▸ Exercise requirements: Find the line containing "(412, 149) = (476, 55): orange" in the material below, then please transcribe it and each line after it exactly, without the pictures.

▸ Records to use:
..........

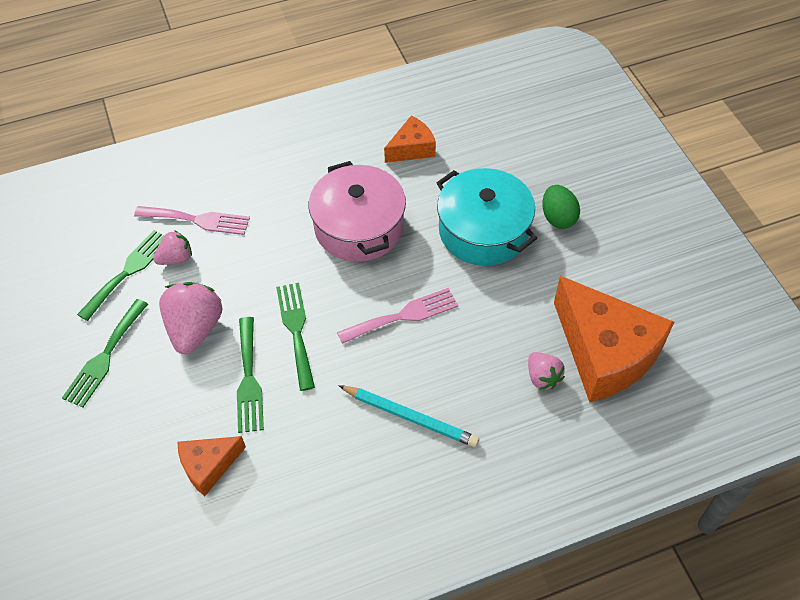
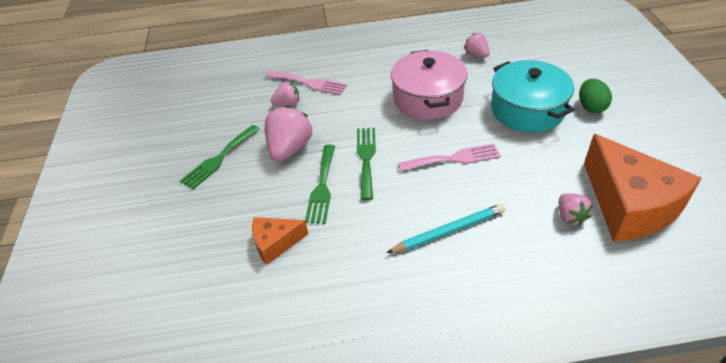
camera: 15 degrees right, 10 degrees down
(128, 271) = (251, 108): green fork -> none
(410, 417) = (449, 231): turquoise pencil -> turquoise pencil turned 60 degrees counterclockwise
(412, 149) = (476, 55): orange cheese -> pink strawberry

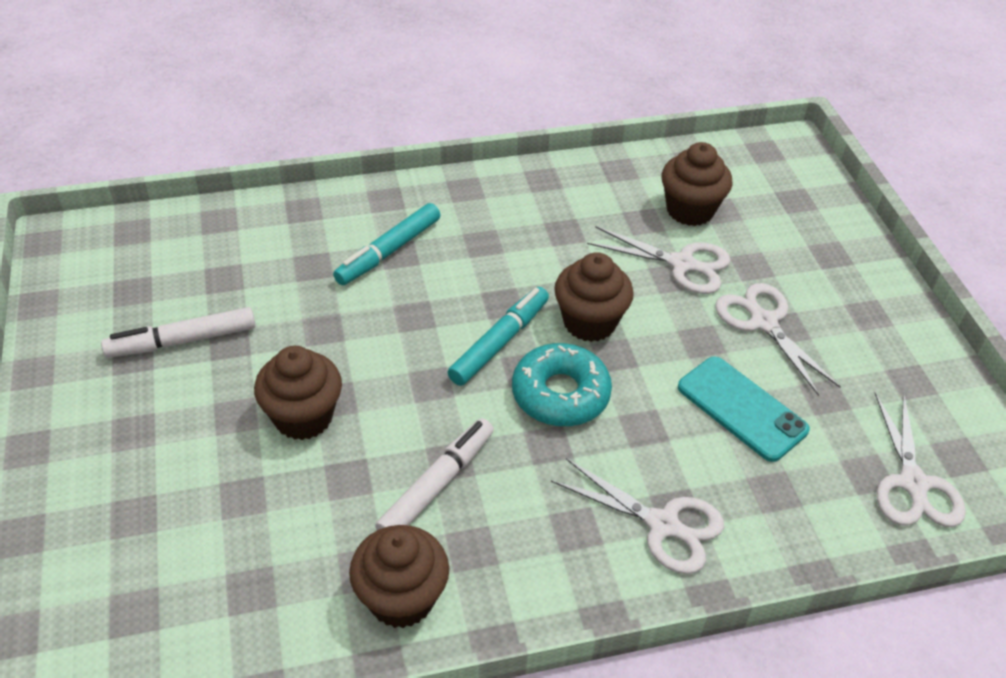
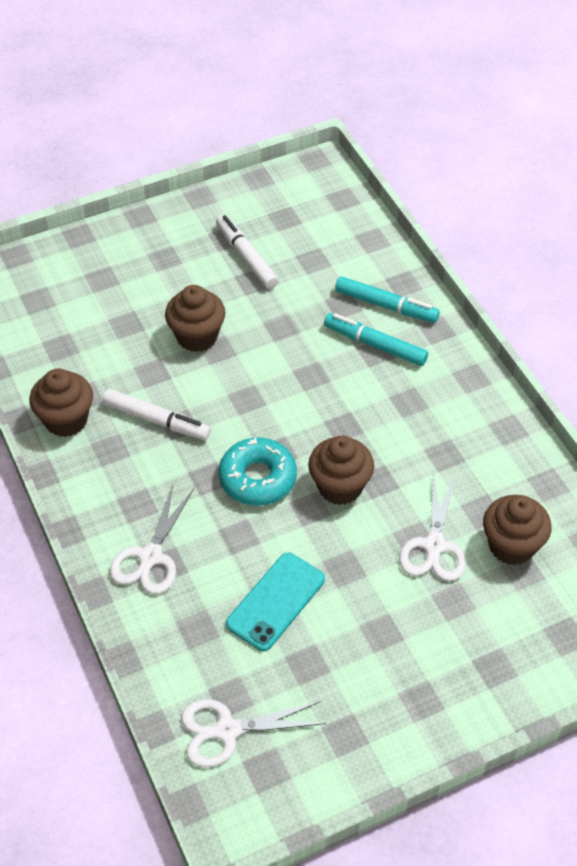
camera: 80 degrees right, 5 degrees up
(500, 342) = (299, 432): turquoise marker -> turquoise marker (386, 306)
(764, 323) = (381, 613): white scissors -> none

..........

▸ Answer for the task:
(412, 149) = (476, 55): orange cheese -> pink strawberry

camera: 80 degrees right, 5 degrees up
(500, 342) = (299, 432): turquoise marker -> turquoise marker (386, 306)
(764, 323) = (381, 613): white scissors -> none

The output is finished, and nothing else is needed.